# Exercise
Each record below is to be retyped exactly, with its pictures omitted.

# Records for the exercise

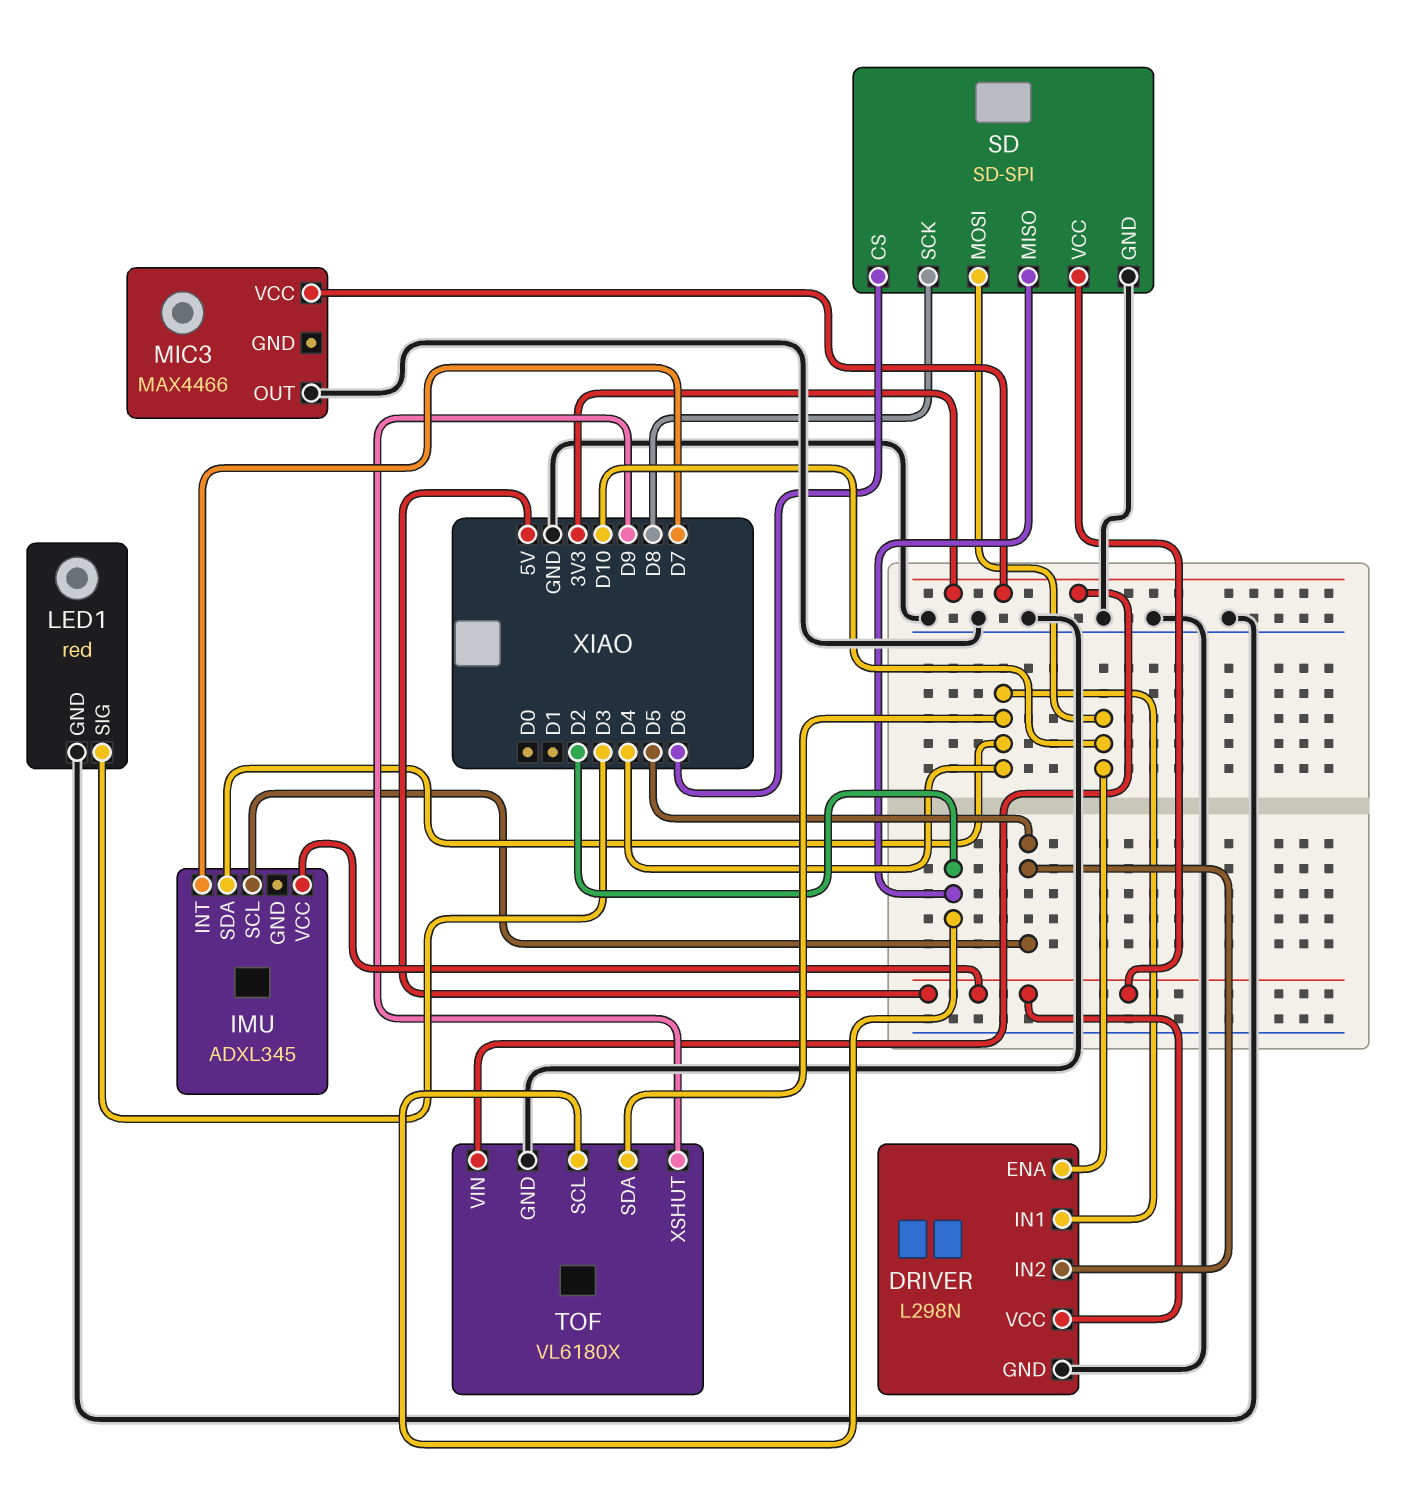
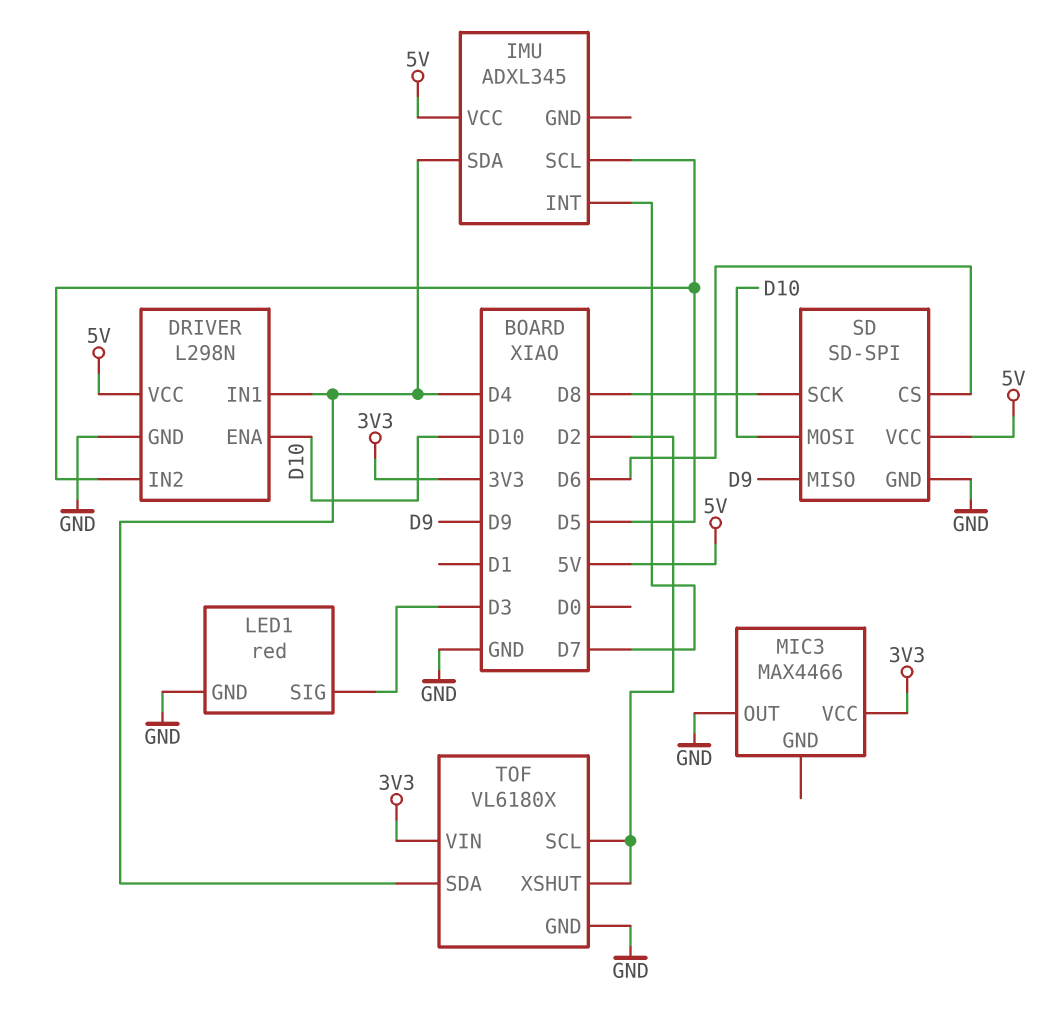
SD pin MISO: D2 -> D9
TOF pin XSHUT: D9 -> D2

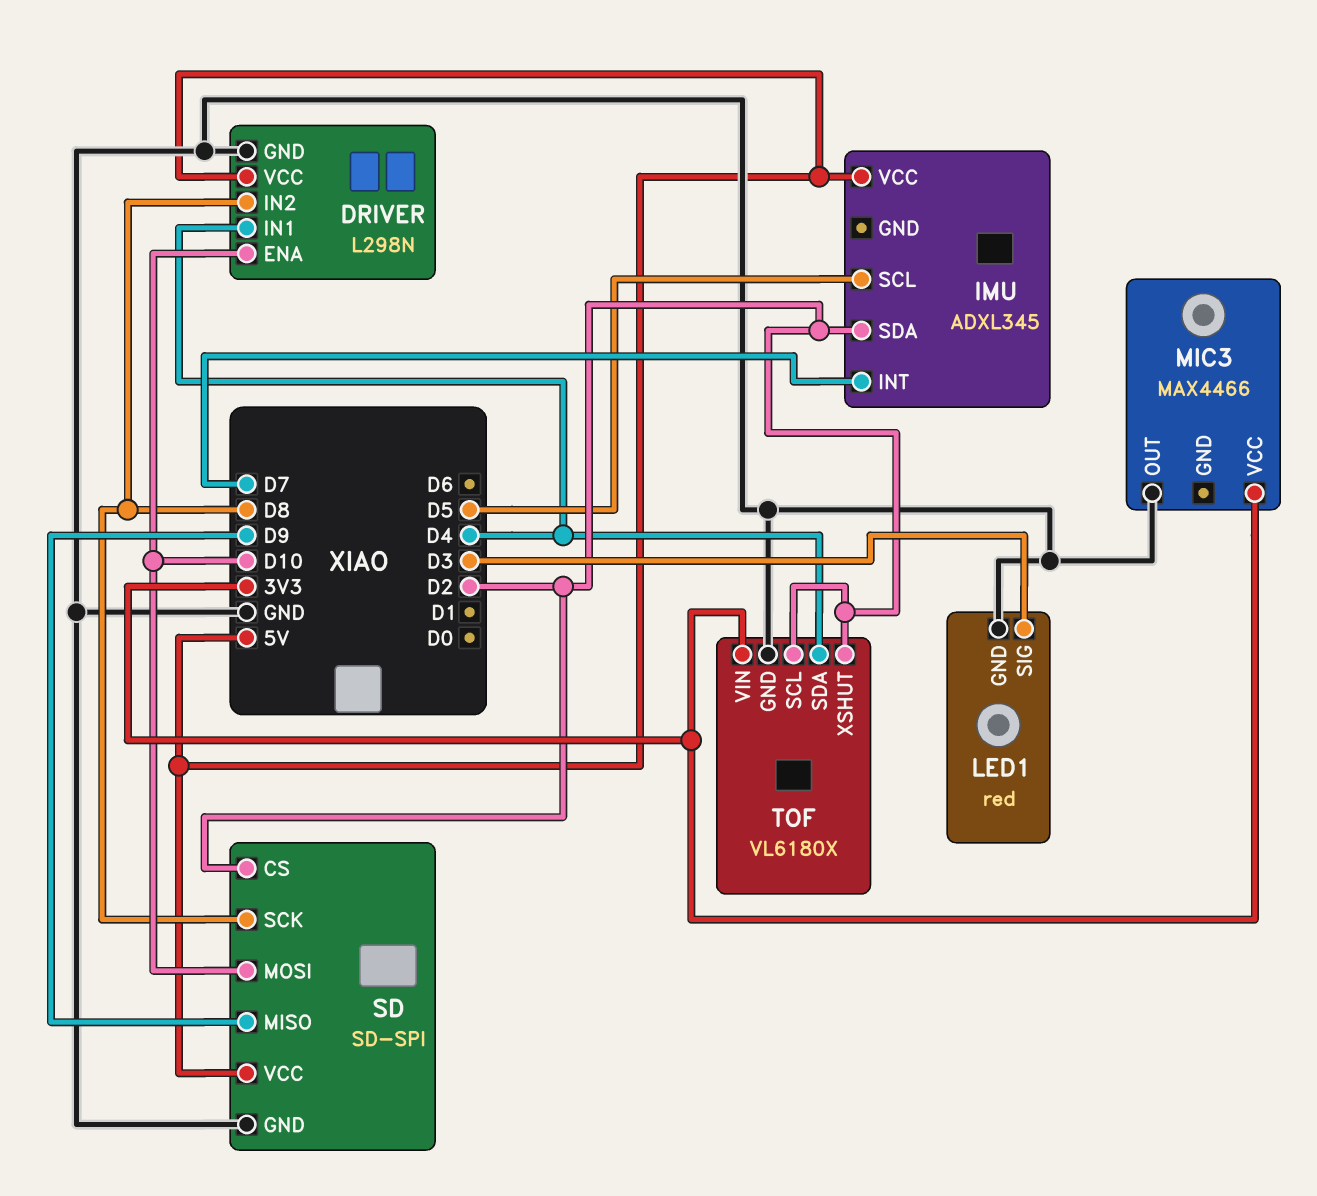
DRIVER pin IN2: D5 -> D8
IMU pin SDA: D4 -> D2
SD pin CS: D6 -> D2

# Written reply
SD pin MISO: D2 -> D9
TOF pin XSHUT: D9 -> D2

DRIVER pin IN2: D5 -> D8
IMU pin SDA: D4 -> D2
SD pin CS: D6 -> D2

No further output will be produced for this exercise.